_Modification records_:
***
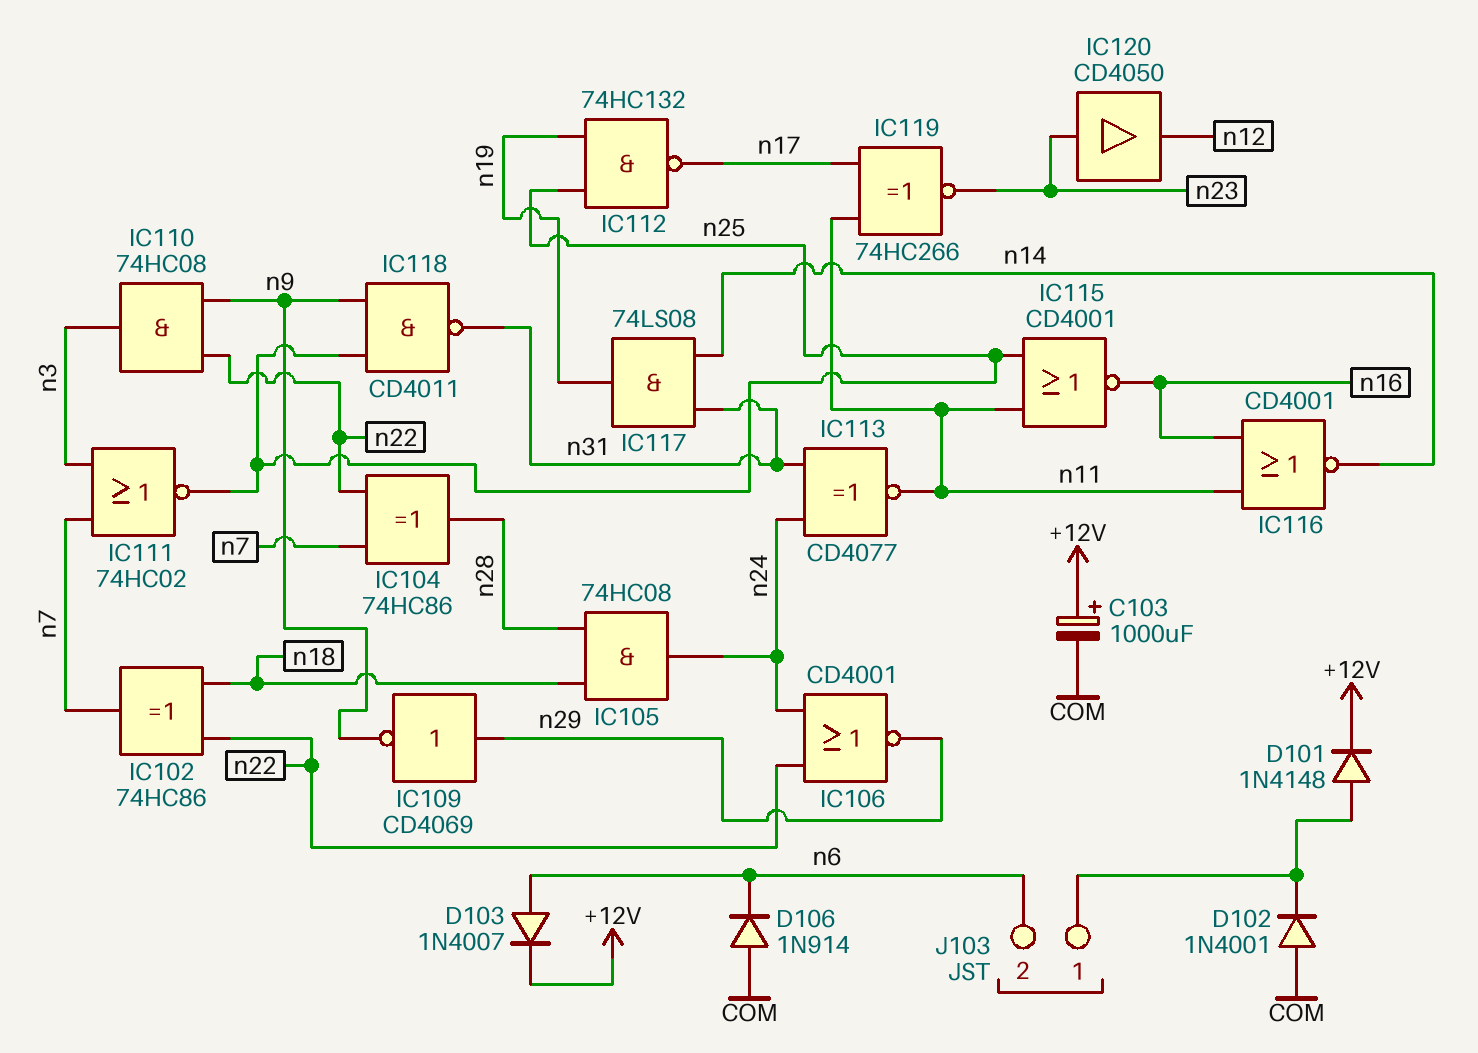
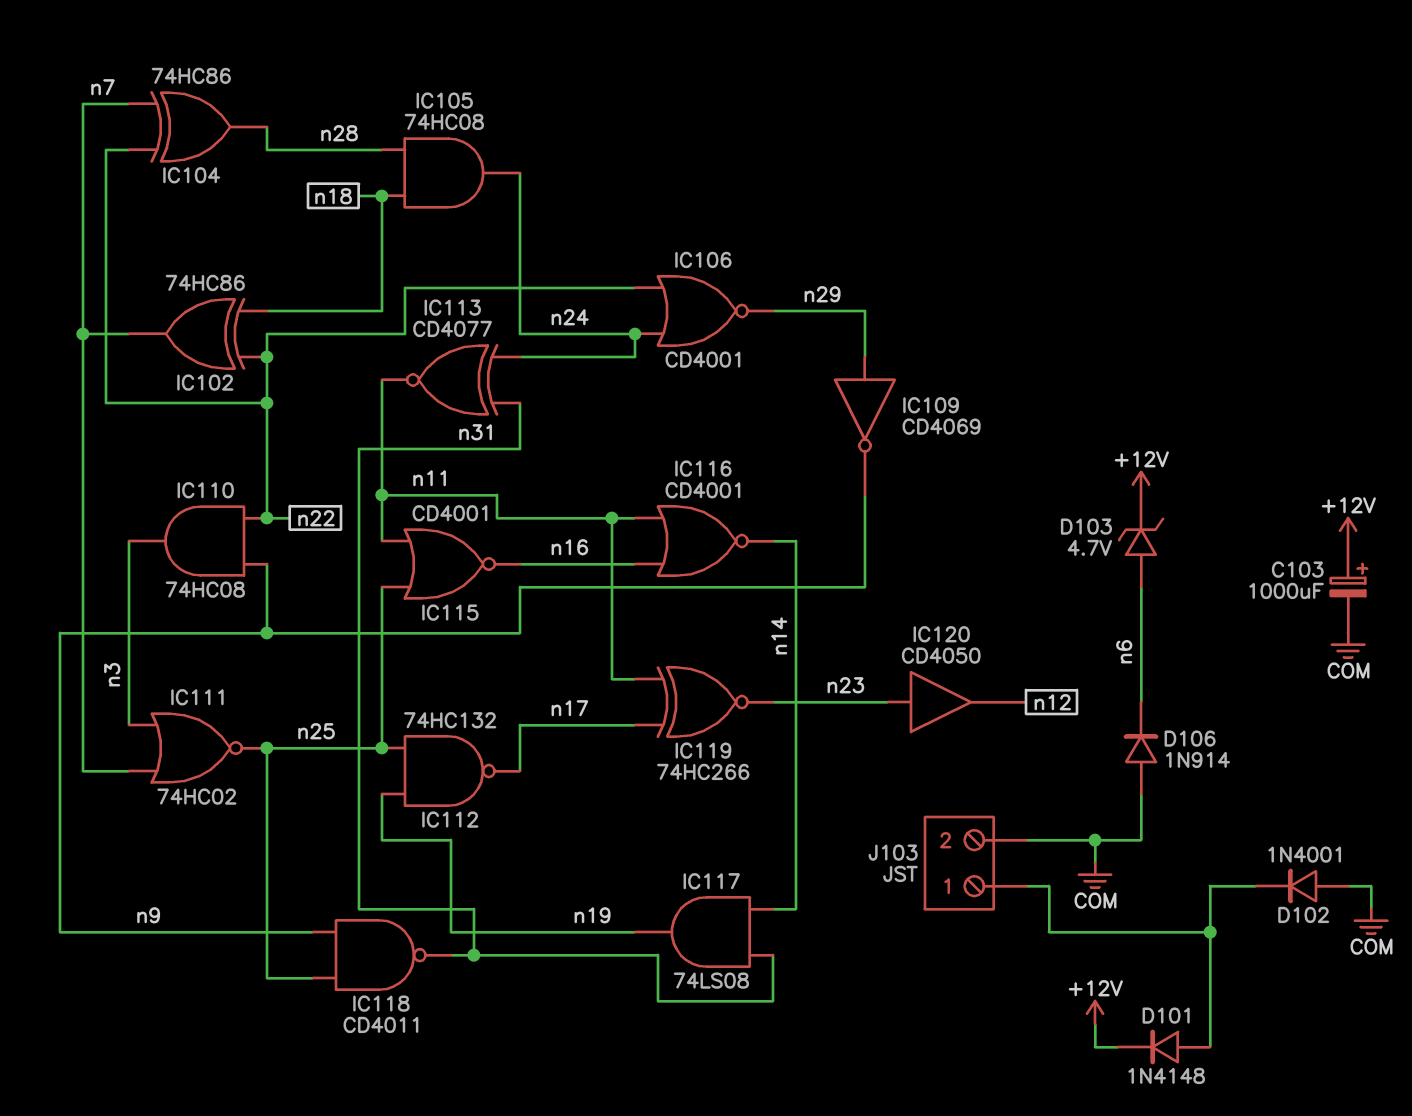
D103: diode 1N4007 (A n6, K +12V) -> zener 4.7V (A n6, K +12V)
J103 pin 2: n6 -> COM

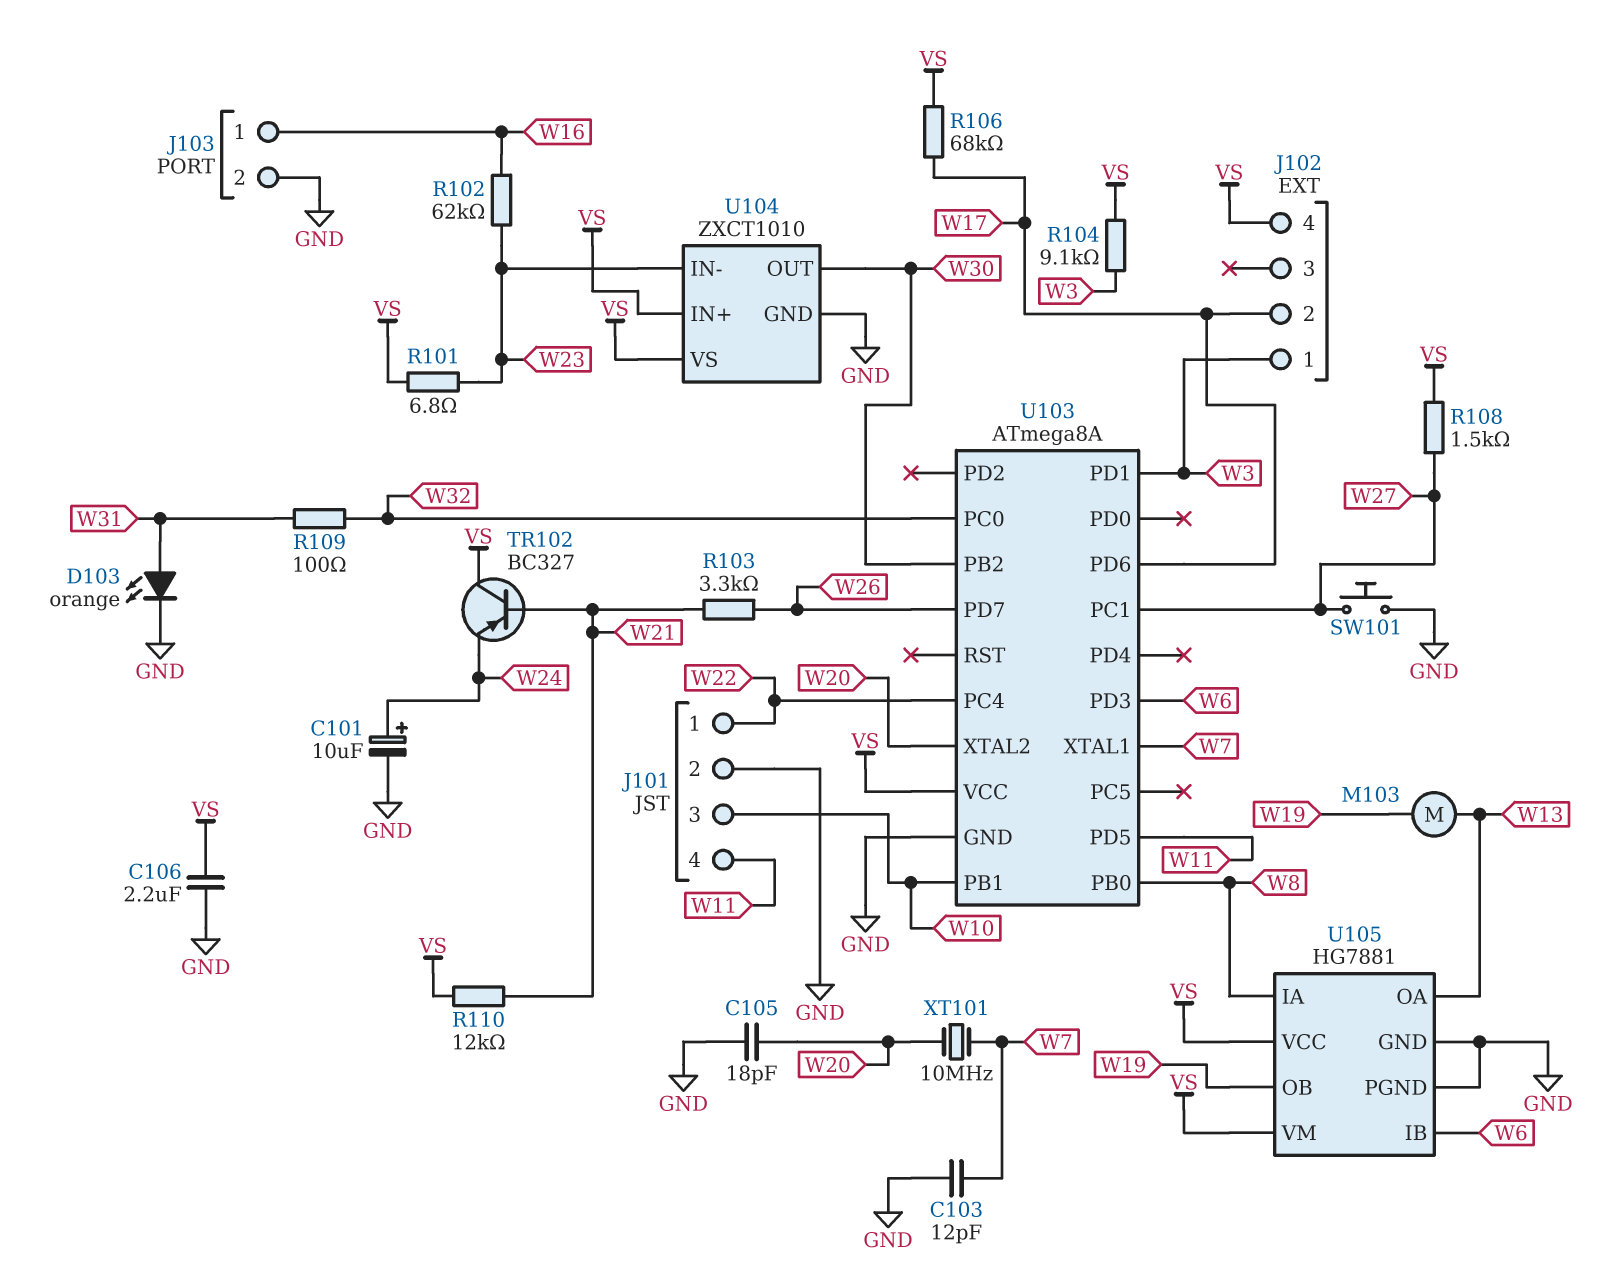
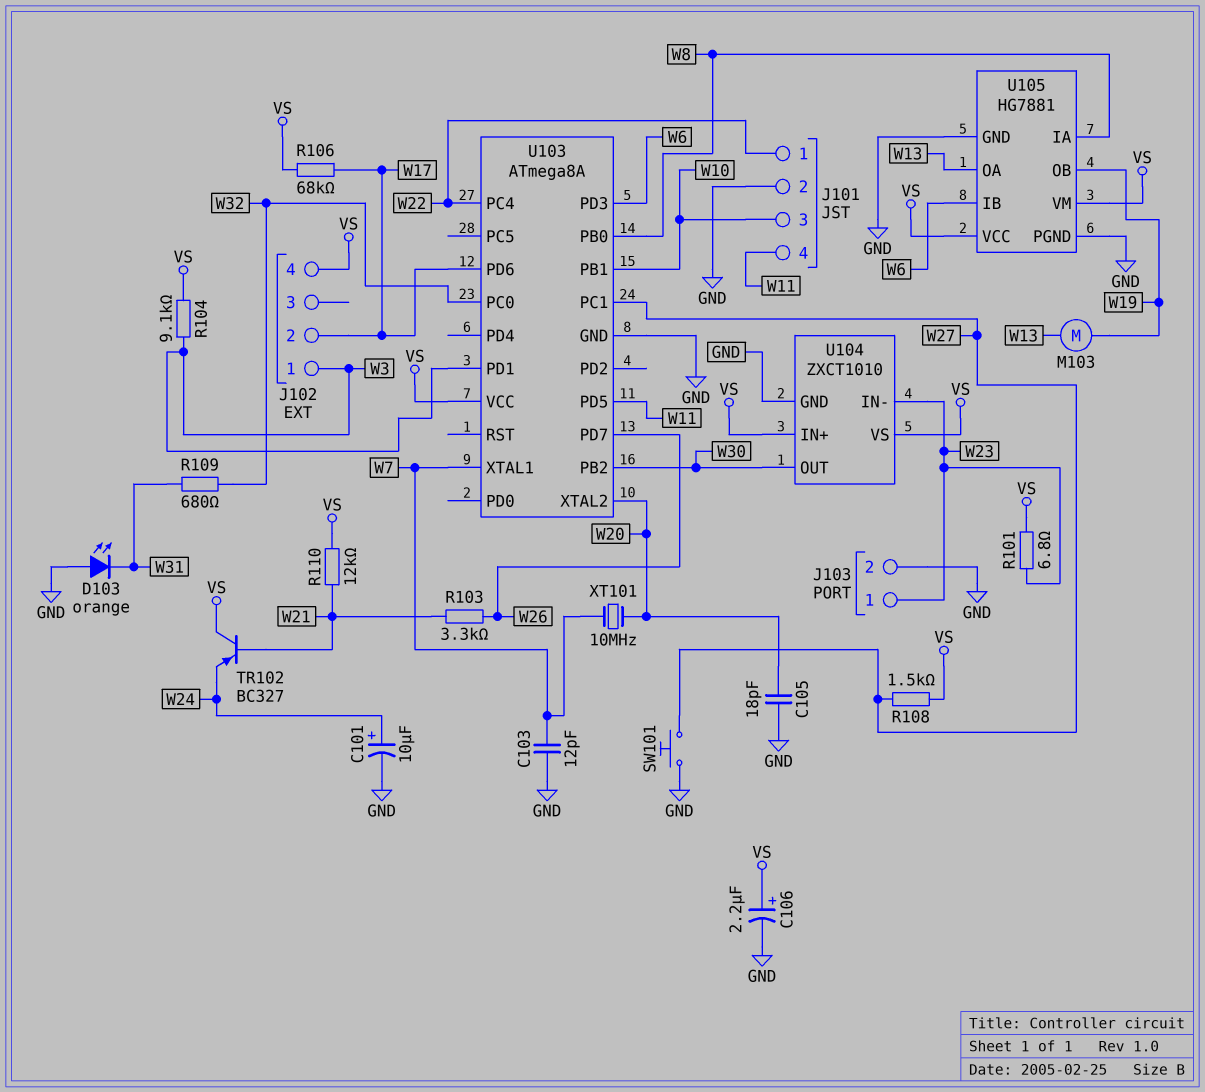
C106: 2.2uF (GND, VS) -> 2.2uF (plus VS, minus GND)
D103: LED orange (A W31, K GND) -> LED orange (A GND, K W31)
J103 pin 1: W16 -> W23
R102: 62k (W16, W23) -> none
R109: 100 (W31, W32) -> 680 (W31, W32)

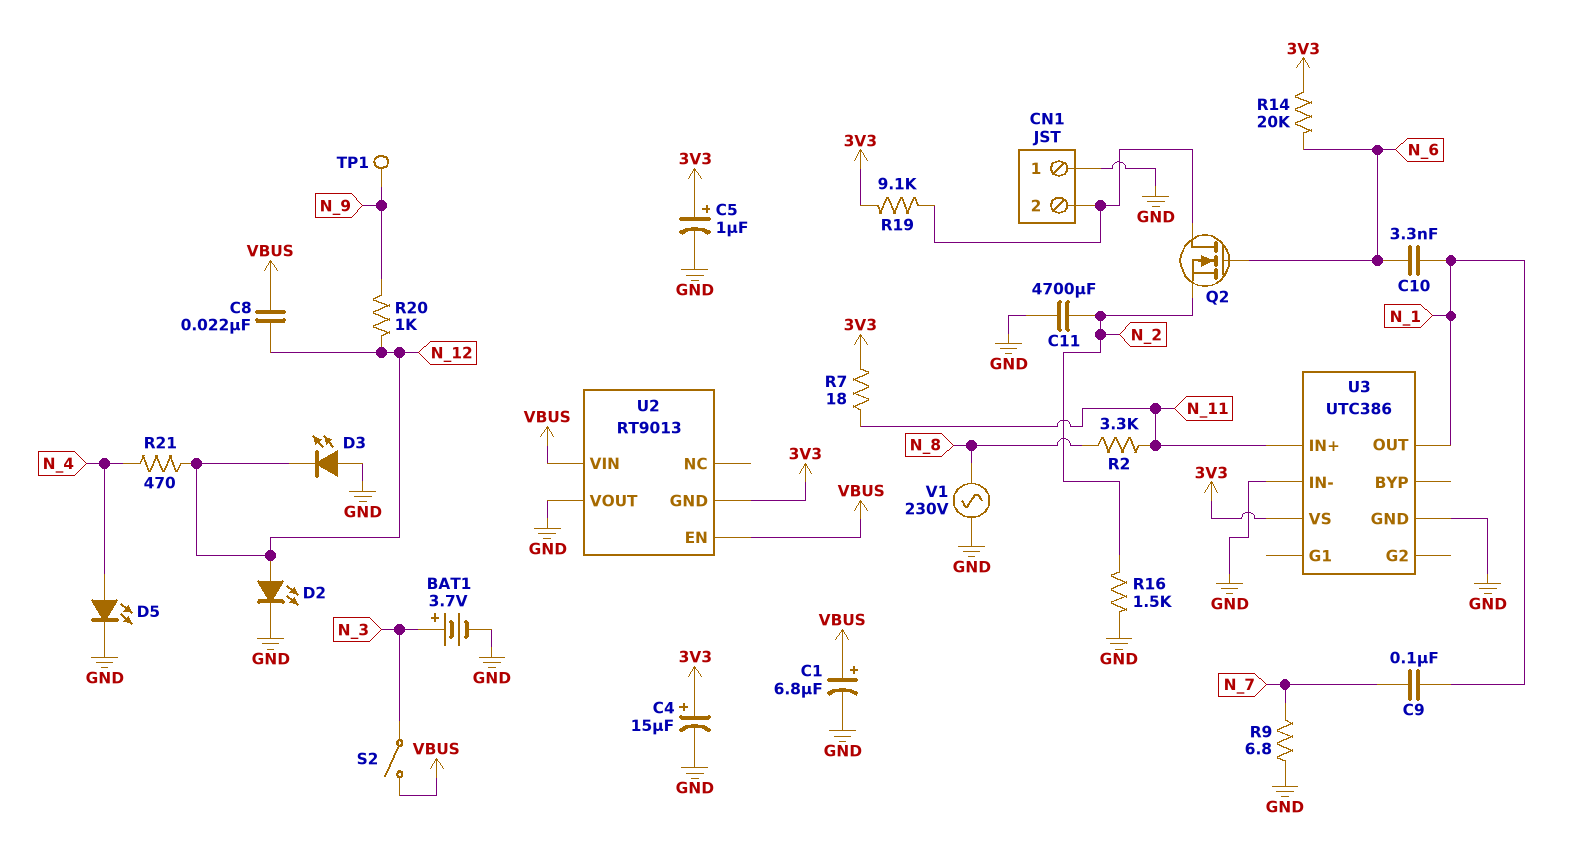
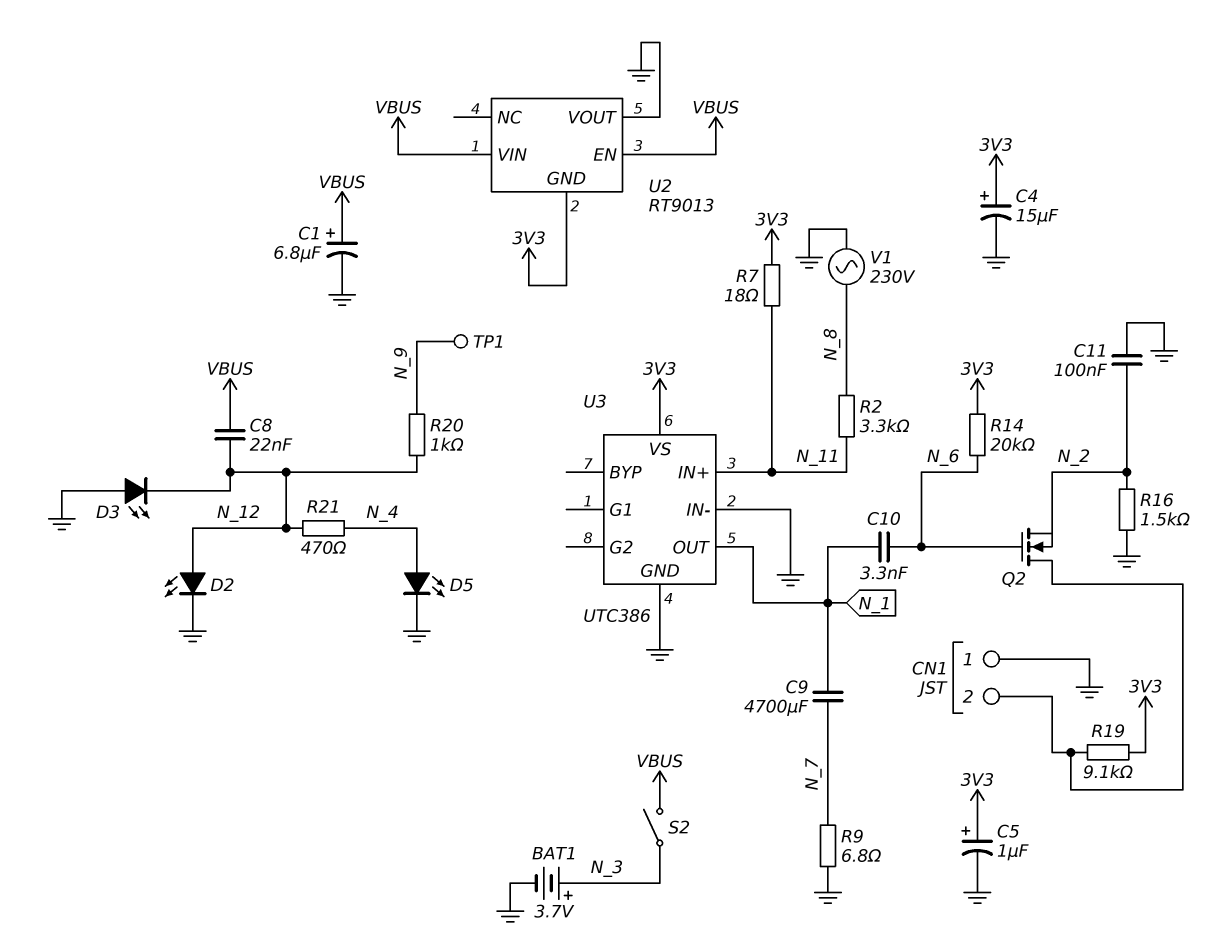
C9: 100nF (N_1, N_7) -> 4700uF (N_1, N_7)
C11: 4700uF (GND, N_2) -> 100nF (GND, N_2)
***
_Problem description_: Take the entries above and restate them word for word, minus their images.

_Task response_:
D103: diode 1N4007 (A n6, K +12V) -> zener 4.7V (A n6, K +12V)
J103 pin 2: n6 -> COM

C106: 2.2uF (GND, VS) -> 2.2uF (plus VS, minus GND)
D103: LED orange (A W31, K GND) -> LED orange (A GND, K W31)
J103 pin 1: W16 -> W23
R102: 62k (W16, W23) -> none
R109: 100 (W31, W32) -> 680 (W31, W32)

C9: 100nF (N_1, N_7) -> 4700uF (N_1, N_7)
C11: 4700uF (GND, N_2) -> 100nF (GND, N_2)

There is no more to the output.